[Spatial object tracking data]
• • • • •

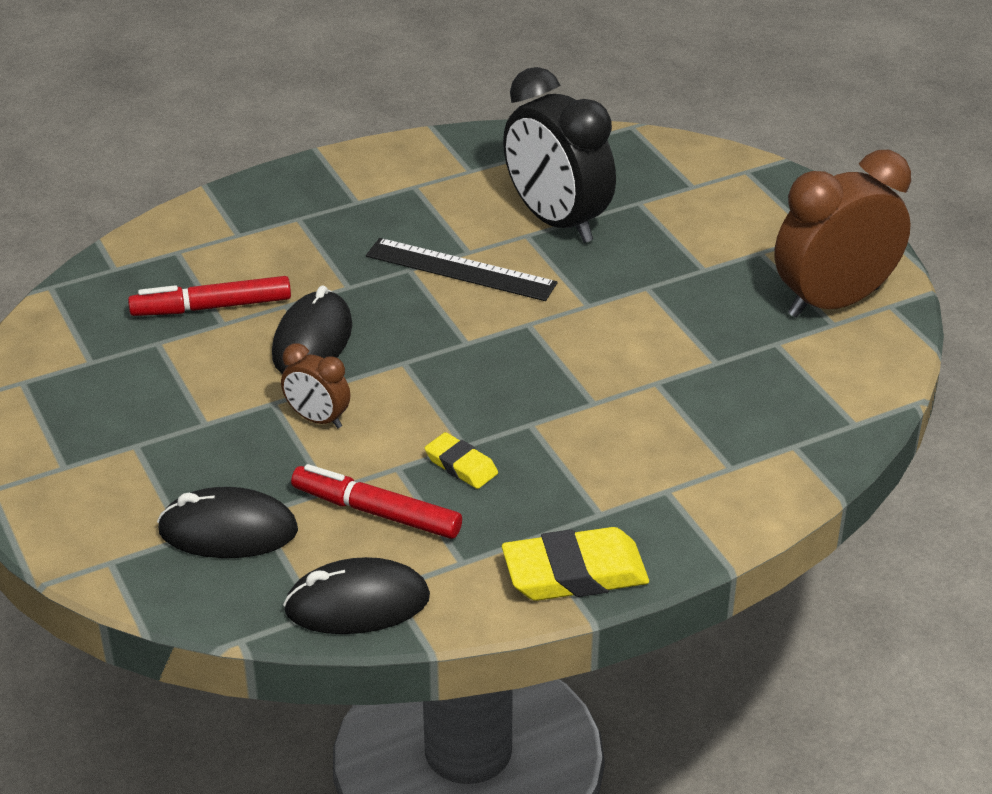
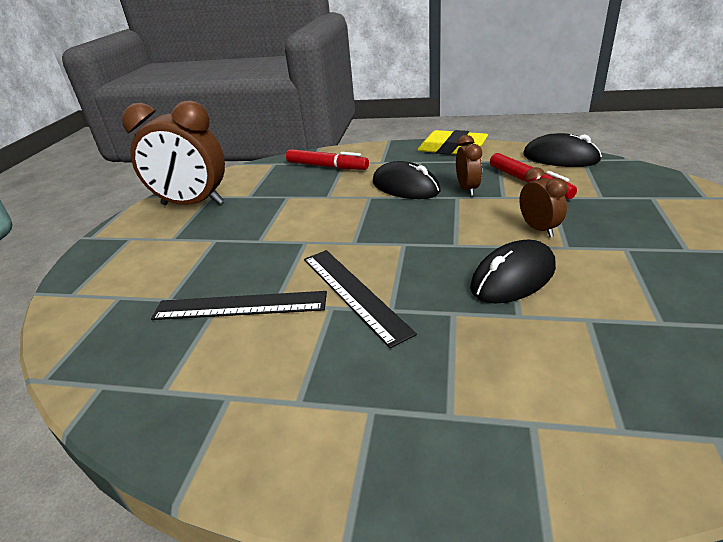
camera: 140 degrees left, 5 degrees down
(211, 307) = (595, 338): red marker -> red marker (327, 166)
(228, 531) = (623, 193): black mouse -> black mouse (405, 187)
(461, 465) = (467, 189): yellow eraser -> brown clock
(557, 221) = (240, 306): black clock -> black ruler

• • • • •

■ **Prompt**: Among the records above, determine how many lines contain "clock", then report the number only.

■ **Output of the exercise**: 2